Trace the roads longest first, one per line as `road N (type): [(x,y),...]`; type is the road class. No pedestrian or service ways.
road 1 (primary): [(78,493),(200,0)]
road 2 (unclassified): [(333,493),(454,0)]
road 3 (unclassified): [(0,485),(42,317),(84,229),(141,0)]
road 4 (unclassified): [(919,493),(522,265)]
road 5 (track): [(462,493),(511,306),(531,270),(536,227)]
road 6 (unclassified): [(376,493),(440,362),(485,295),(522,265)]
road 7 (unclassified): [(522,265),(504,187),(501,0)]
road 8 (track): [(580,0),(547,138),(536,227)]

^^^^^^^^

-- Exercise requirements --
Please reproduce the listing exactly, keeping every line as it is.

-- Written solution --
Trace the roads longest first, one per line as `road N (type): [(x,y),...]`; type is the road class. No pedestrian or service ways.
road 1 (primary): [(78,493),(200,0)]
road 2 (unclassified): [(333,493),(454,0)]
road 3 (unclassified): [(0,485),(42,317),(84,229),(141,0)]
road 4 (unclassified): [(919,493),(522,265)]
road 5 (track): [(462,493),(511,306),(531,270),(536,227)]
road 6 (unclassified): [(376,493),(440,362),(485,295),(522,265)]
road 7 (unclassified): [(522,265),(504,187),(501,0)]
road 8 (track): [(580,0),(547,138),(536,227)]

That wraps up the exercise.